*WHAT YOU WILL DO*:
Where in the data does the word "azul" appear? Find those lines and copy them.

*INFORMATION SUPPLIED*:
________

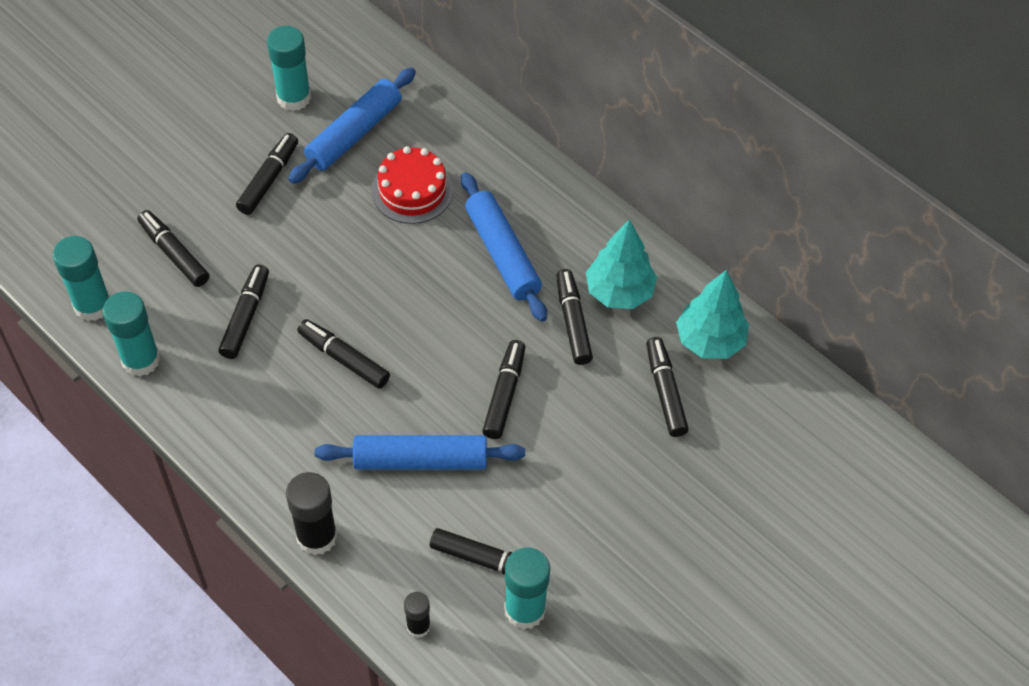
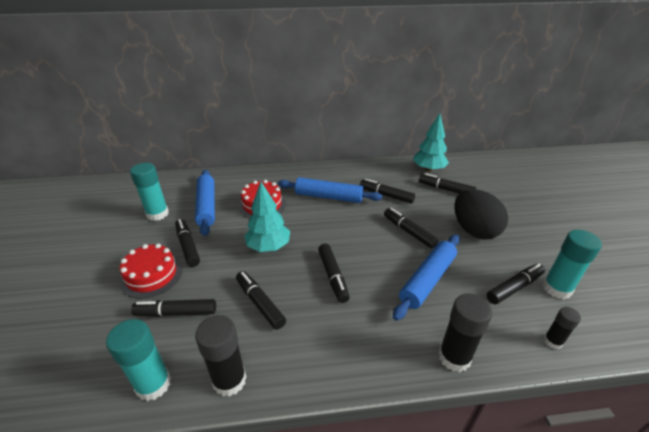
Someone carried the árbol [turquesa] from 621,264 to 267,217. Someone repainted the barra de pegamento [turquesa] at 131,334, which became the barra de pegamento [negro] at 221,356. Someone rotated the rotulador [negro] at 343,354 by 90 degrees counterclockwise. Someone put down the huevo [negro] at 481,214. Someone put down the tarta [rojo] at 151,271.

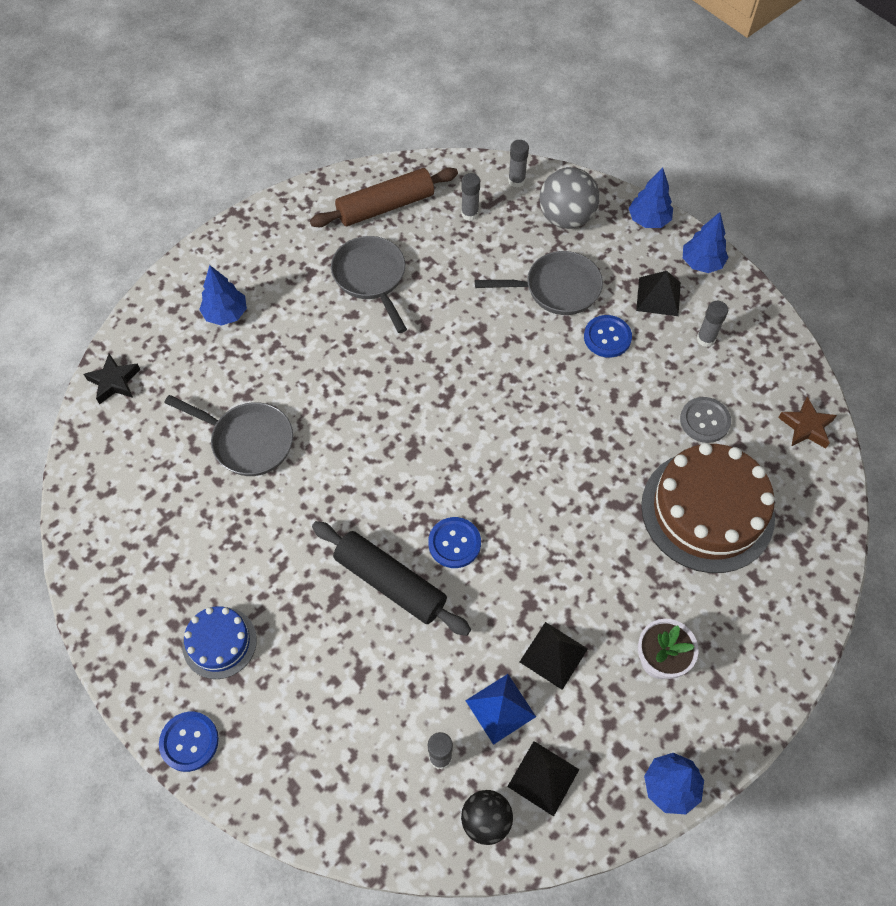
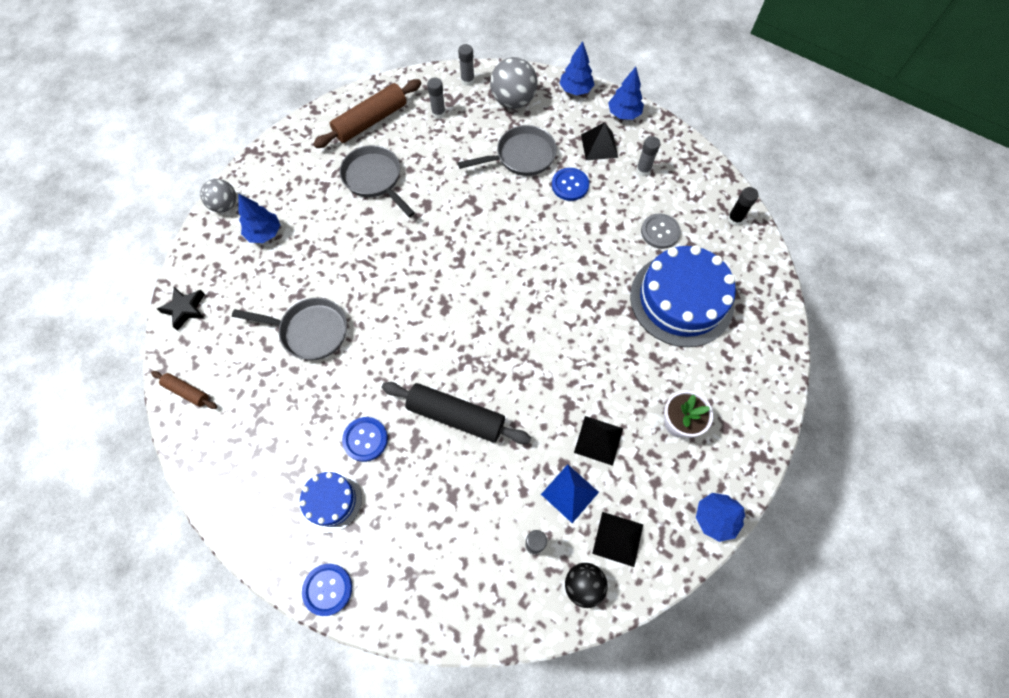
Someone swapped the estrella [marrón] at 807,422 for the barra de pegamento [negro] at 743,206. Someone repainted the tarta [marrón] at 708,508, which became the tarta [azul] at 683,296. Someone carried the botón [azul] from 454,542 to 365,439. Someone put down the pelota [gris] at 218,195. Someone put down the rodillo [marrón] at 184,390.

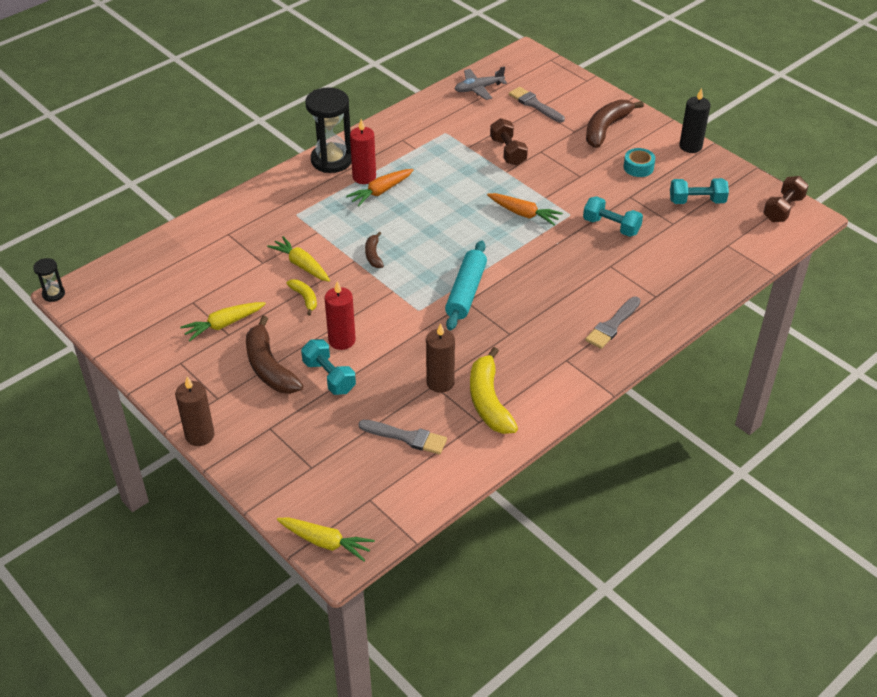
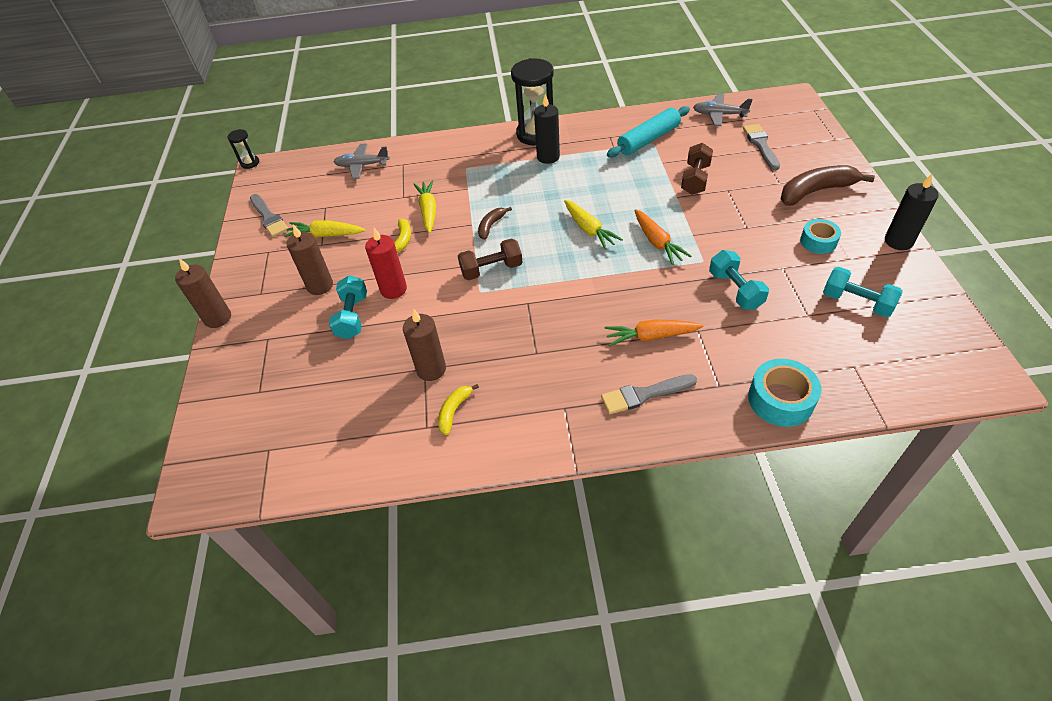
Someone repainted the vela [rojo] at 363,151, which became the vela [negro] at 547,129. Someone carried the zanahoria [naranja] from 380,188 to 654,333. Someone carried the mancuerna [marrón] from 786,199 to 490,259. Someone carried the rodillo [turquesa] from 466,285 to 648,132. Someone swapped the plátano [marrón] at 274,355 for the vela [marrón] at 310,260. Someone scaled the plátano [amarillo] at 494,390 by 0.52. Someone carried the pincel [gris] from 403,437 to 269,215. Someone carried the zanahoria [amarillo] from 326,539 to 593,225. Someone put down the avión [gris] at 362,161. Someone put down the cinta adhesiva [turquesa] at 785,393.

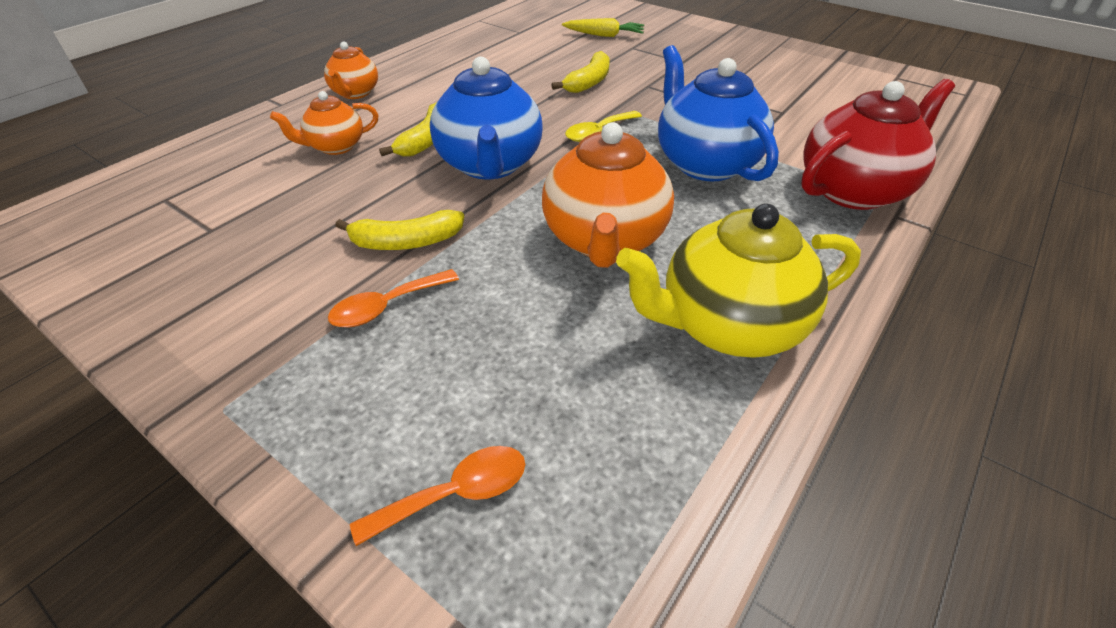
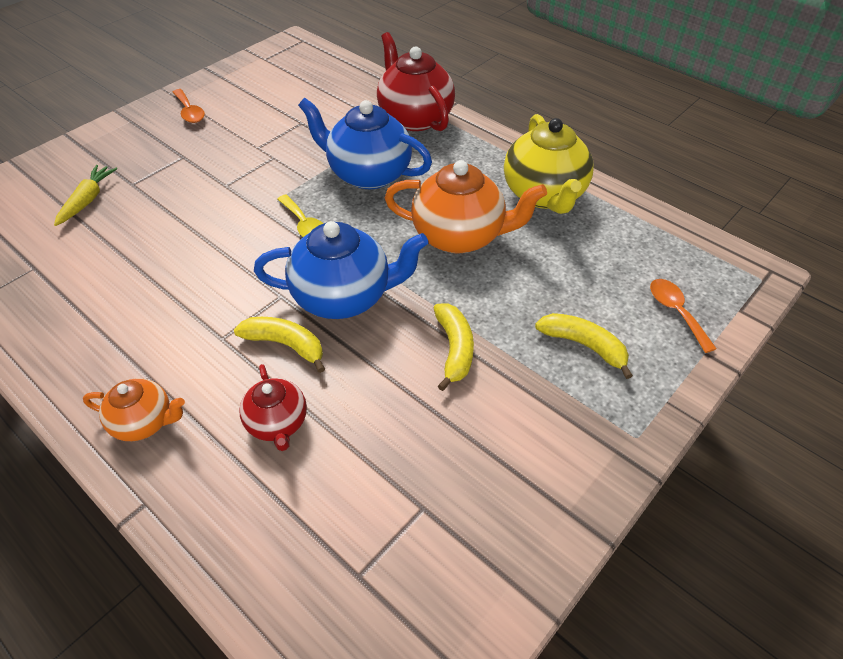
Someone rotated the tetera [azul] at 718,113 by 45 degrees clockwise. Someone carried the plátano [amarillo] from 581,72 to 584,346. Someone repainted the tetera [naranja] at 324,123, which became the tetera [rojo] at 273,407. Someone carried the cuchara [naranja] from 393,298 to 189,106.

________

*WRITTEN RESPONSE*:
Someone swapped the estrella [marrón] at 807,422 for the barra de pegamento [negro] at 743,206. Someone repainted the tarta [marrón] at 708,508, which became the tarta [azul] at 683,296. Someone carried the botón [azul] from 454,542 to 365,439. Someone put down the pelota [gris] at 218,195. Someone put down the rodillo [marrón] at 184,390.
Someone rotated the tetera [azul] at 718,113 by 45 degrees clockwise. Someone carried the plátano [amarillo] from 581,72 to 584,346. Someone repainted the tetera [naranja] at 324,123, which became the tetera [rojo] at 273,407. Someone carried the cuchara [naranja] from 393,298 to 189,106.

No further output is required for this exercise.